What is required
Once you find the line with "green square: (56, 45) -> (29, 46), size x1.5" in the listing below, set down exactly every line from it through the line with "purple pentagon: (83, 151) -> (36, 98), moved", but no pictures.

Task data
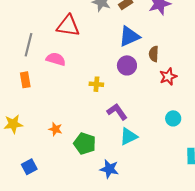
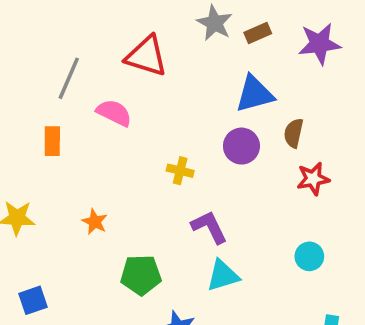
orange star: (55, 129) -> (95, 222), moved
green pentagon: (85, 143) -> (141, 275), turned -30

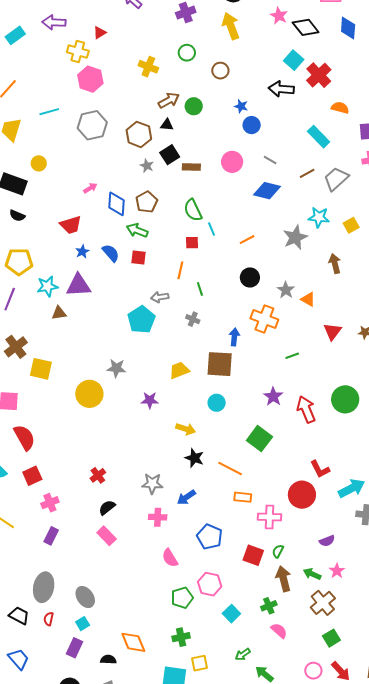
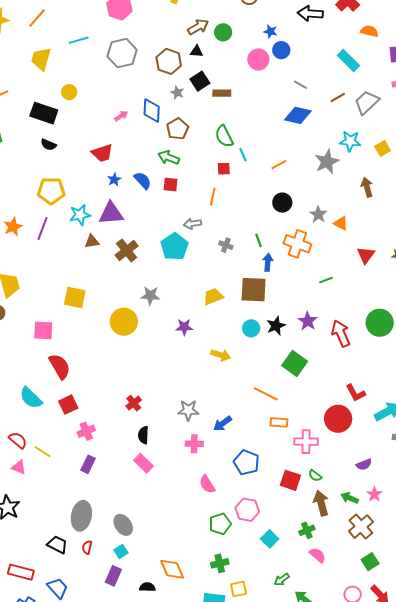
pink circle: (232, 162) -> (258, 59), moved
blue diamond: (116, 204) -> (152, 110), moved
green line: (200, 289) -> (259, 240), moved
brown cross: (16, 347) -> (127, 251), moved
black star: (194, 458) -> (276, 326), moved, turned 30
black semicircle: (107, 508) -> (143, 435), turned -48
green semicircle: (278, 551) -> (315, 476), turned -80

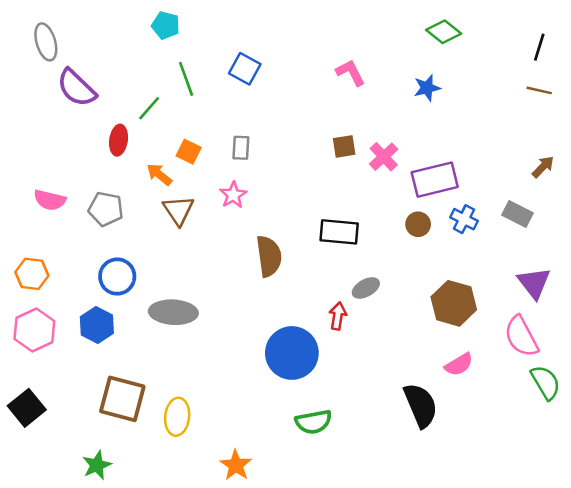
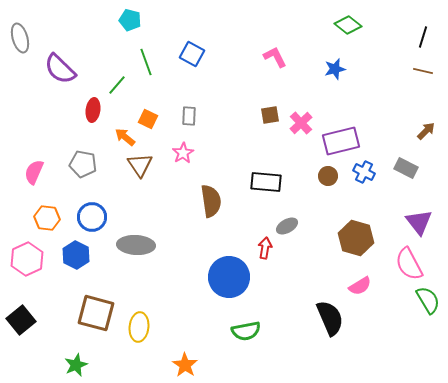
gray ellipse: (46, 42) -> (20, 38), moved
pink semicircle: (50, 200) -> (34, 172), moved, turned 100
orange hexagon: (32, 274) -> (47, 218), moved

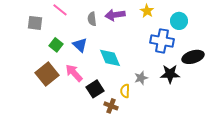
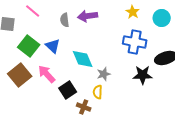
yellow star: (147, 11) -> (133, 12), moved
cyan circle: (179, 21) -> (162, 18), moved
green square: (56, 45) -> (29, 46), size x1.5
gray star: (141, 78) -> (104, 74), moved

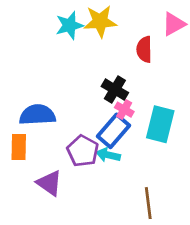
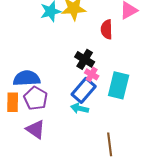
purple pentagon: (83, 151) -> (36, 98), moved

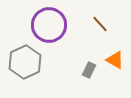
==
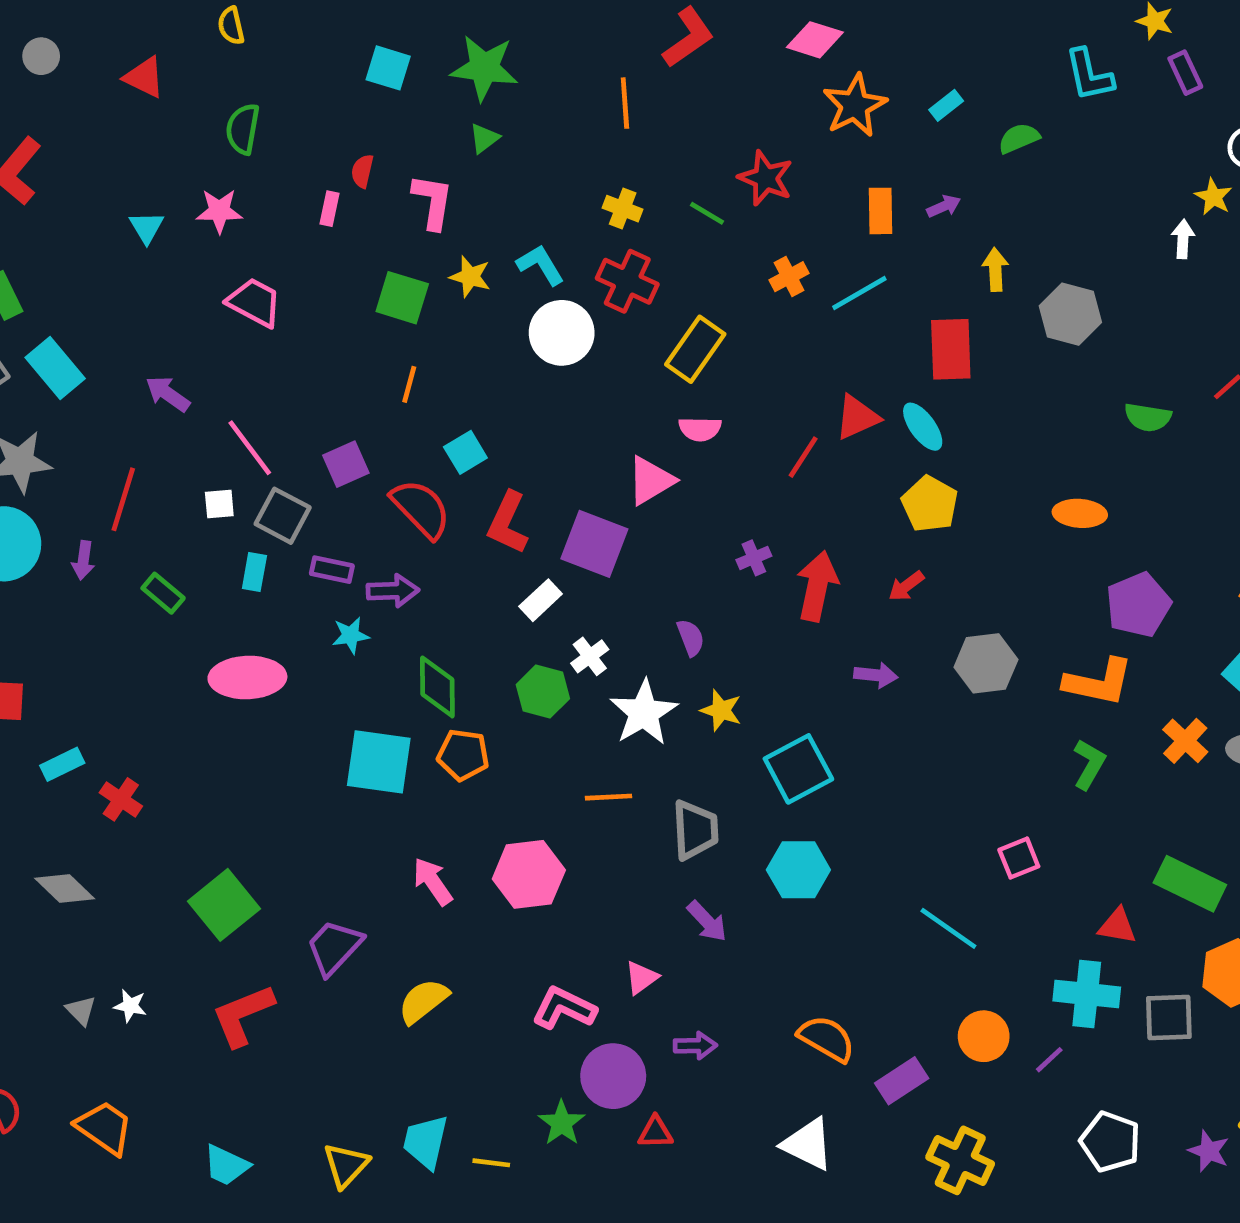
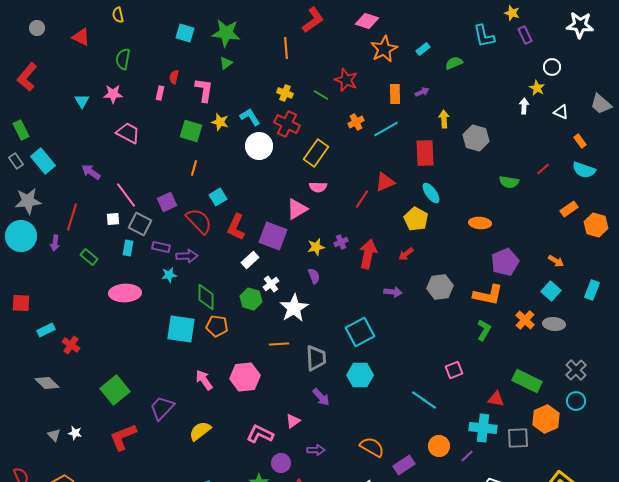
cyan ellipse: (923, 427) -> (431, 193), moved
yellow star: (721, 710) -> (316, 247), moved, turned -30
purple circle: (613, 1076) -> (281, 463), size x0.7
...
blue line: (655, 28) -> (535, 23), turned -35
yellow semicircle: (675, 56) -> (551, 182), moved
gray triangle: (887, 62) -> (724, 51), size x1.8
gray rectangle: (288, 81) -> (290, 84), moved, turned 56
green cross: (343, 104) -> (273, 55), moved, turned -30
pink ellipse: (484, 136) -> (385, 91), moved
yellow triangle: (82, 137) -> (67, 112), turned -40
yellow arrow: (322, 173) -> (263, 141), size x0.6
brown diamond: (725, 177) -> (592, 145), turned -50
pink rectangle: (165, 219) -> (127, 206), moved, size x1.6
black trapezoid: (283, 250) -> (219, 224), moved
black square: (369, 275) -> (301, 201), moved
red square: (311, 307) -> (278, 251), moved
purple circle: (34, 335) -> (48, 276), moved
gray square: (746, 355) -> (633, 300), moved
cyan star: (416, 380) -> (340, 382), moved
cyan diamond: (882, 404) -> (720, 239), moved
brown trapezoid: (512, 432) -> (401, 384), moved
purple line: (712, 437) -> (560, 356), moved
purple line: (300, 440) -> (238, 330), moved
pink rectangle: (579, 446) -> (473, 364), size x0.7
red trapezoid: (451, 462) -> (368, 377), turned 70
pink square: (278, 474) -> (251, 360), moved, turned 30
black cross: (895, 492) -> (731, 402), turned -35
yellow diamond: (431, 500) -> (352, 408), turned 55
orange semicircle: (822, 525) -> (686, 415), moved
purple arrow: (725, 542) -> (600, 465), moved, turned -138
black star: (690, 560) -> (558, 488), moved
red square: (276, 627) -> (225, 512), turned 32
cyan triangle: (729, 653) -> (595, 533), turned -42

Result of the exercise
green square: (56, 45) -> (29, 46), size x1.5
gray star: (141, 78) -> (104, 74), moved

purple pentagon: (83, 151) -> (36, 98), moved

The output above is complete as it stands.